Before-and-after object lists
■ ■ ■ ■

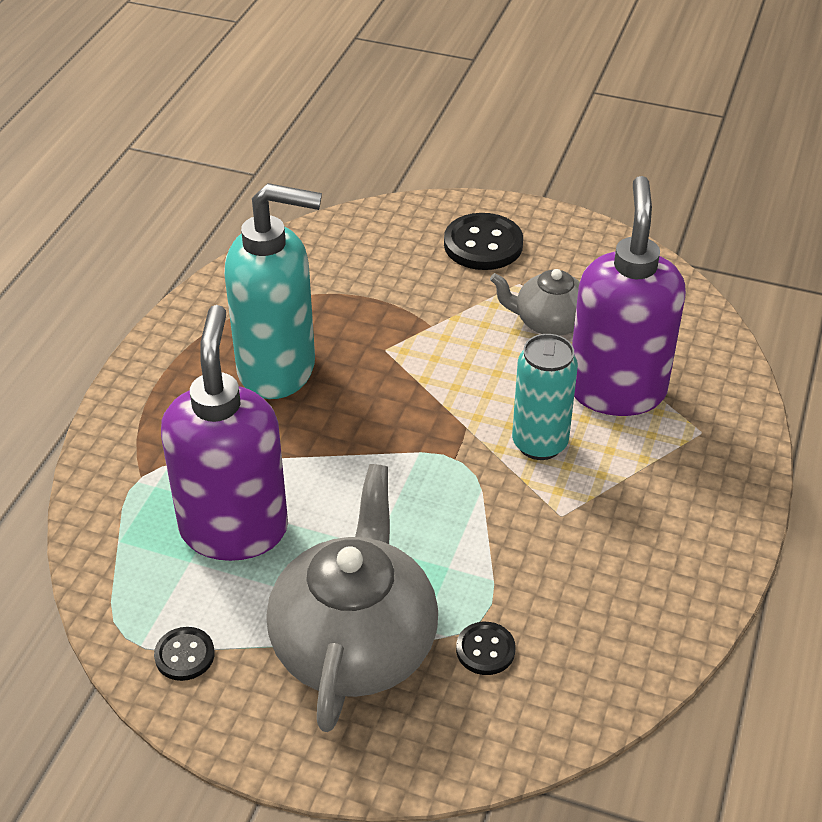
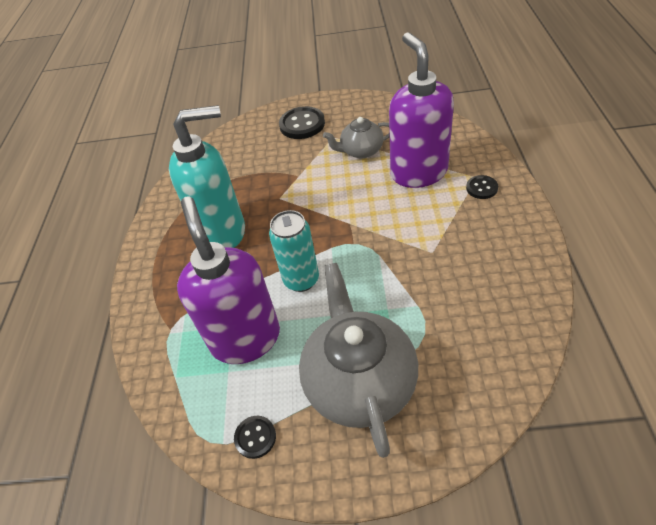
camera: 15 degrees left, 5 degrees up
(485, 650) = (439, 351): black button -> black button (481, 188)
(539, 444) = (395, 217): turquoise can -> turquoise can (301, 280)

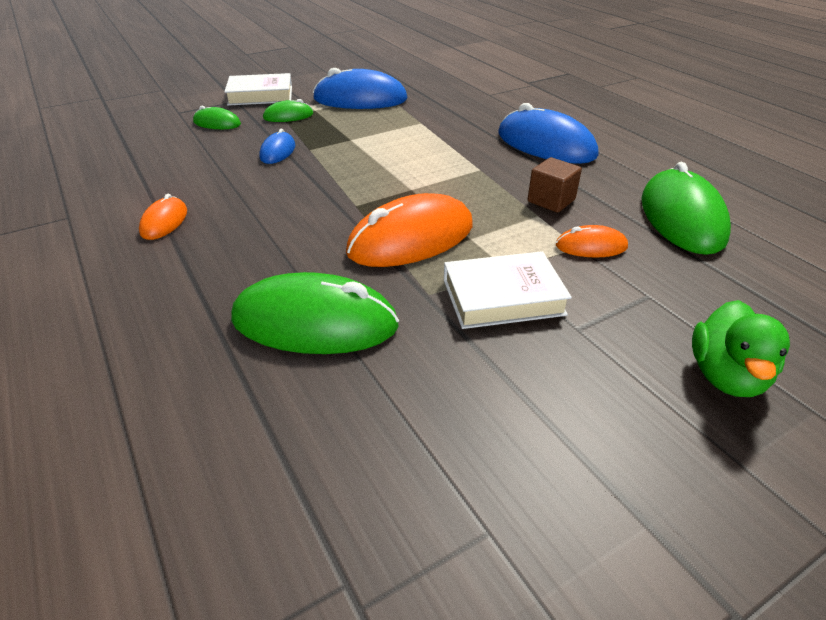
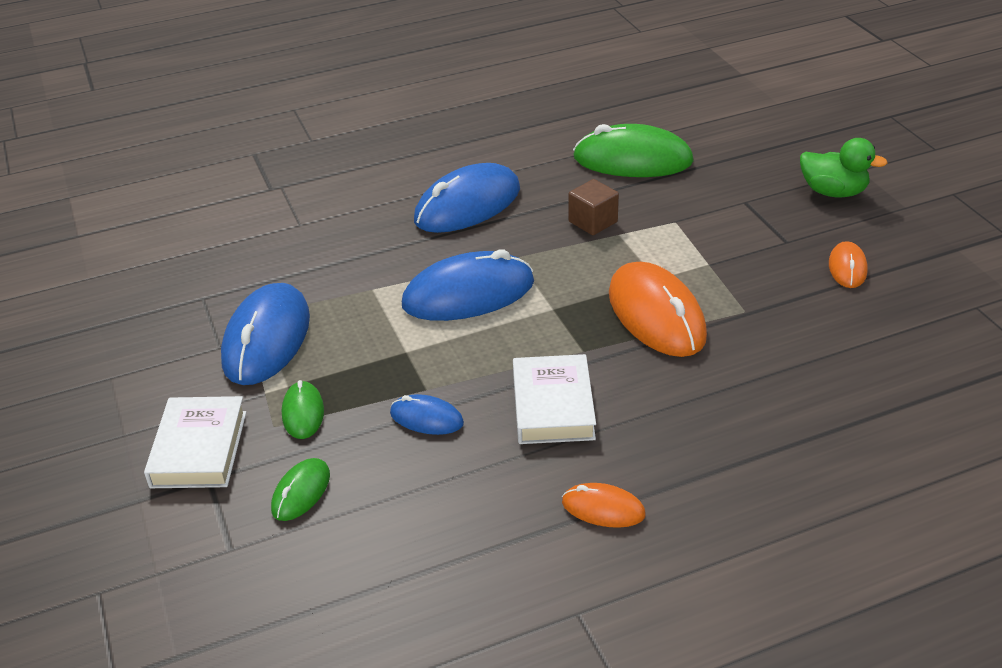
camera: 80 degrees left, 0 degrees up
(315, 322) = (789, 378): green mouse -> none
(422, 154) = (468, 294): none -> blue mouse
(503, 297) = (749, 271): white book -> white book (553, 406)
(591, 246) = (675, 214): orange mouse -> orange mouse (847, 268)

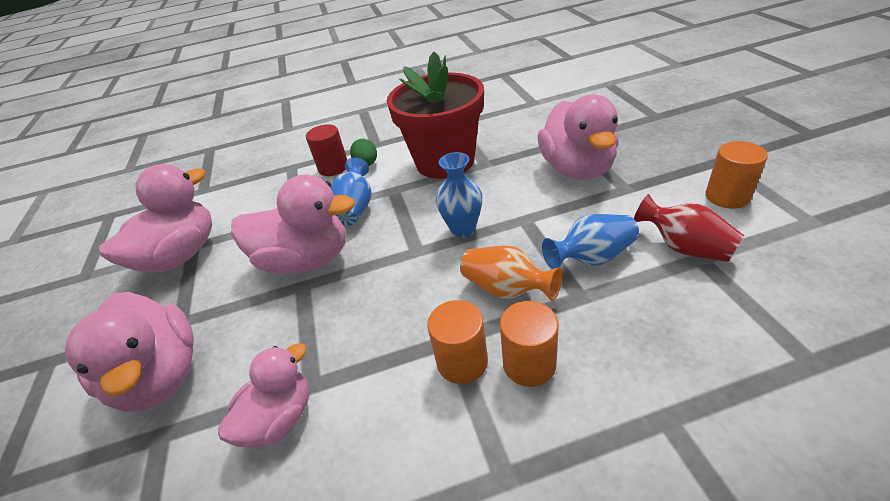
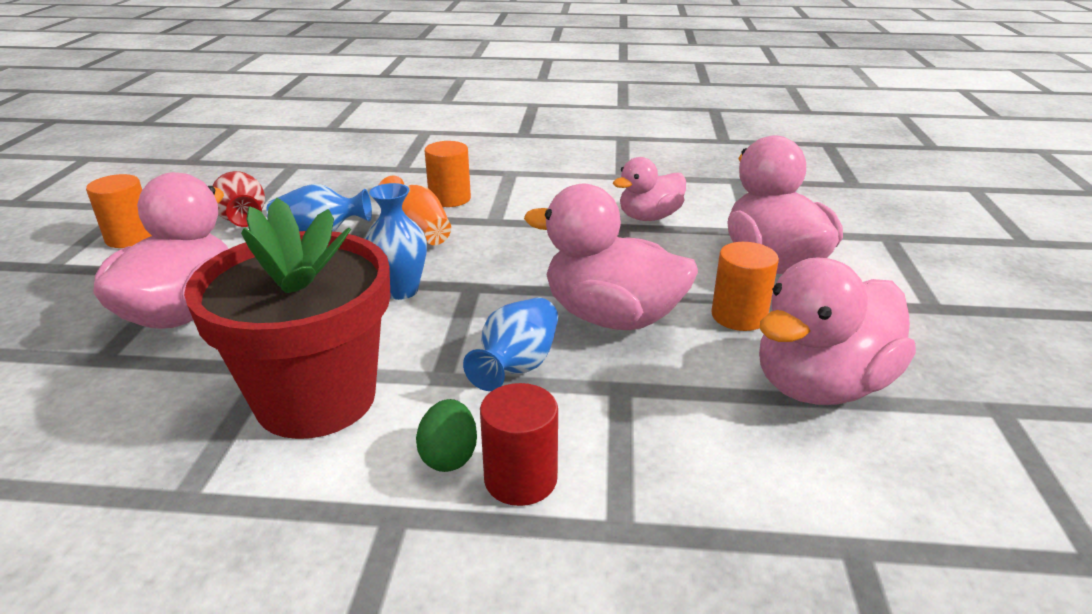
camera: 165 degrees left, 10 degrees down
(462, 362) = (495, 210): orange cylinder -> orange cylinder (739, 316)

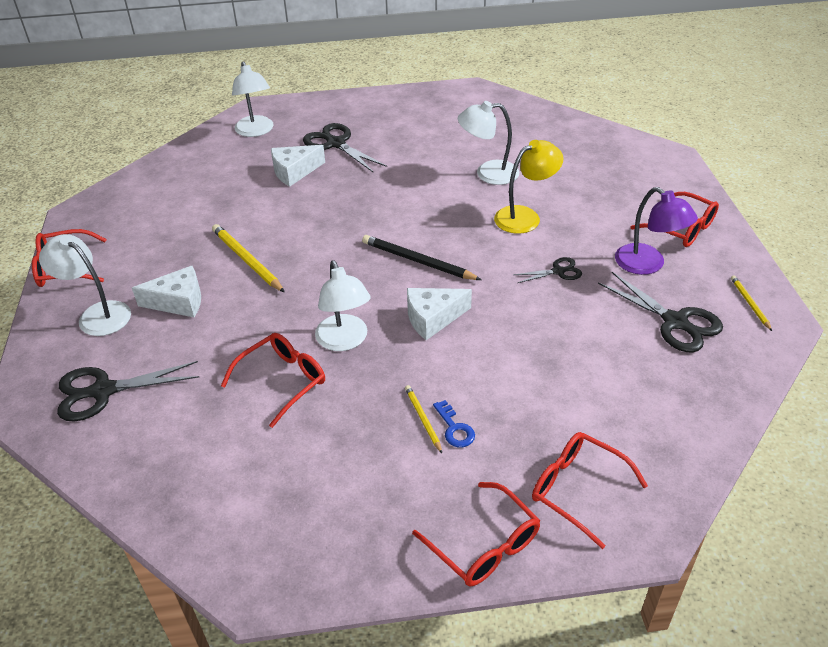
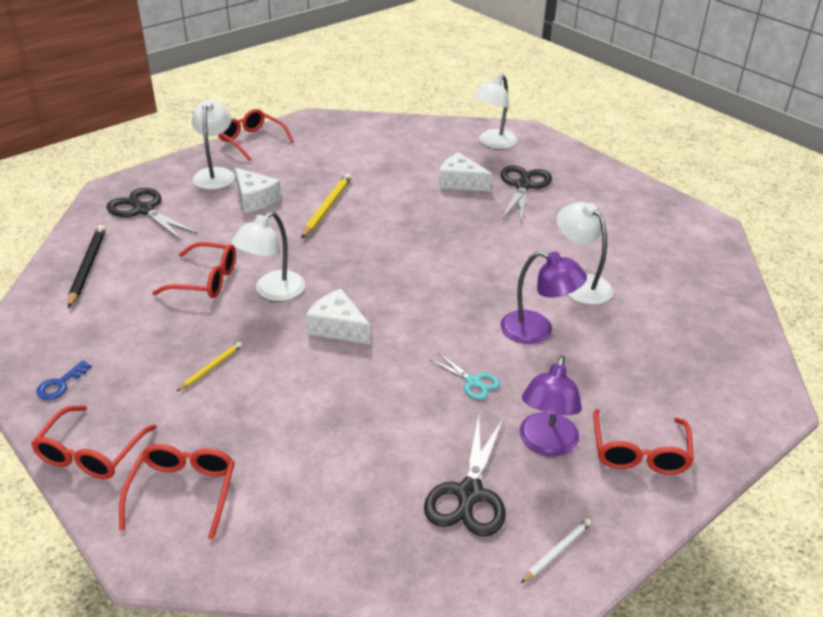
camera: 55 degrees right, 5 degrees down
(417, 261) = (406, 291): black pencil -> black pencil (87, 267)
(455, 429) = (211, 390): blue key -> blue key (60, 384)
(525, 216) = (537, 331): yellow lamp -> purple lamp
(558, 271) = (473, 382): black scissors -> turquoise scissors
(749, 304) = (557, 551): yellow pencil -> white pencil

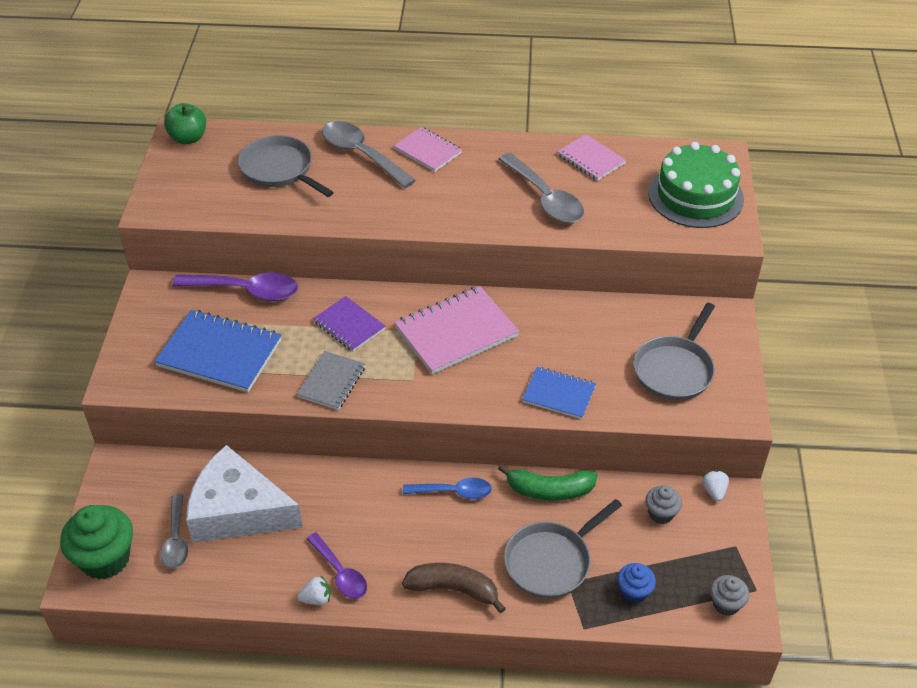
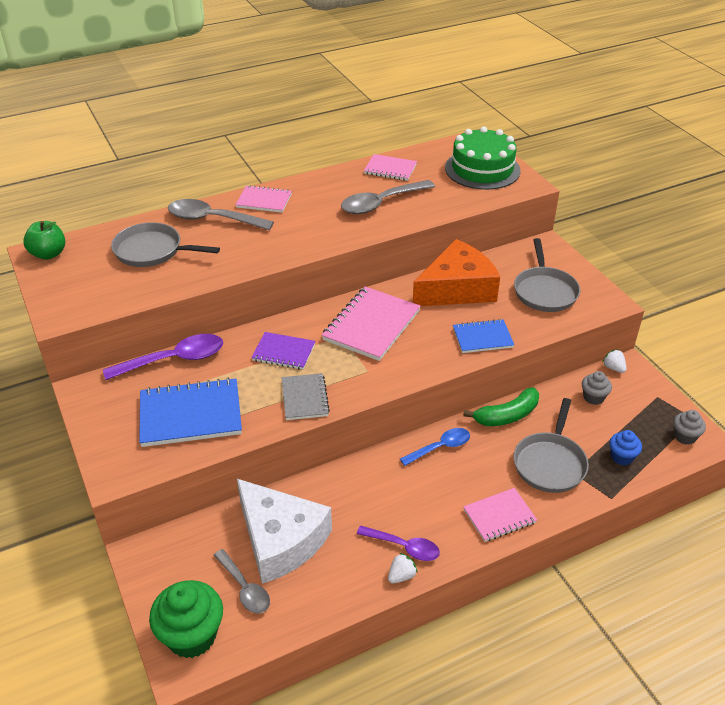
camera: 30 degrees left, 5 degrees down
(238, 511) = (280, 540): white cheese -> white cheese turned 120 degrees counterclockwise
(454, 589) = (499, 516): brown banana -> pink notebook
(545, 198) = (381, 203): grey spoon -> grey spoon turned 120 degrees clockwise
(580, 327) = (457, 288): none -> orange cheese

■ ■ ■ ■

Omitting all pictures, restate word for word the lines from the one containing "(503, 297) = (749, 271): white" through the last line of the data.

*Expected answer*
(503, 297) = (749, 271): white book -> white book (553, 406)
(591, 246) = (675, 214): orange mouse -> orange mouse (847, 268)

camera: 165 degrees left, 10 degrees down
(462, 362) = (495, 210): orange cylinder -> orange cylinder (739, 316)

camera: 55 degrees right, 5 degrees down
(417, 261) = (406, 291): black pencil -> black pencil (87, 267)
(455, 429) = (211, 390): blue key -> blue key (60, 384)
(525, 216) = (537, 331): yellow lamp -> purple lamp
(558, 271) = (473, 382): black scissors -> turquoise scissors
(749, 304) = (557, 551): yellow pencil -> white pencil

camera: 30 degrees left, 5 degrees down
(238, 511) = (280, 540): white cheese -> white cheese turned 120 degrees counterclockwise
(454, 589) = (499, 516): brown banana -> pink notebook
(545, 198) = (381, 203): grey spoon -> grey spoon turned 120 degrees clockwise
(580, 327) = (457, 288): none -> orange cheese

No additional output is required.